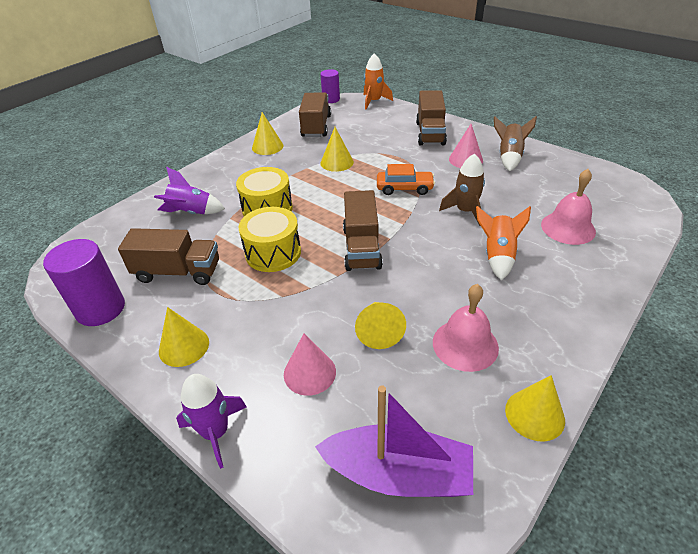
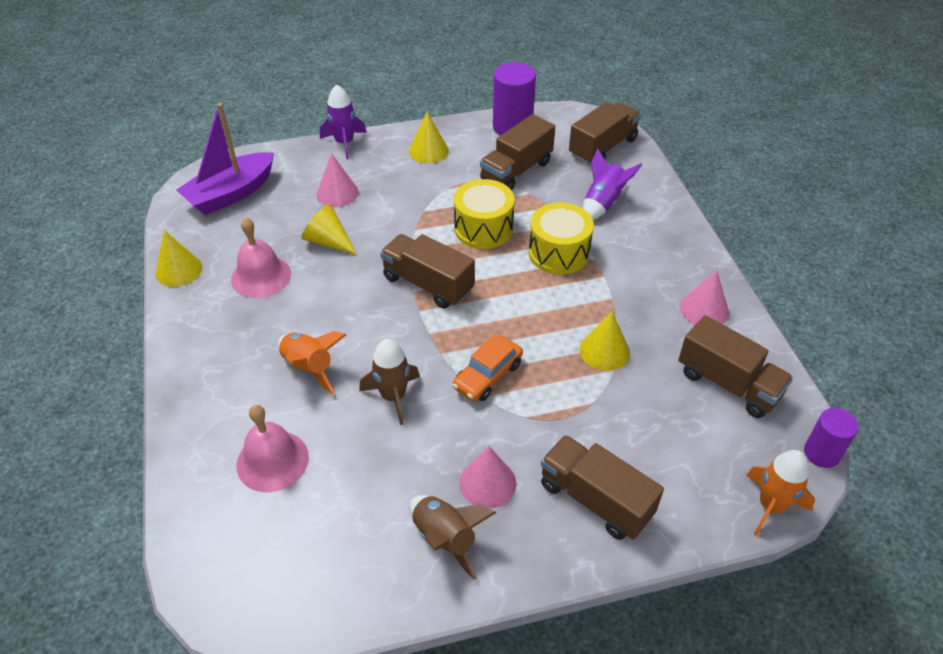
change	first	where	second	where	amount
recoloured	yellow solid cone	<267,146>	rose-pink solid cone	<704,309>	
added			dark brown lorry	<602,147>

• Aim of the exercise
The material above is to be transcribed exactly, with all pictures omitted.

• Response to this task
change	first	where	second	where	amount
recoloured	yellow solid cone	<267,146>	rose-pink solid cone	<704,309>	
added			dark brown lorry	<602,147>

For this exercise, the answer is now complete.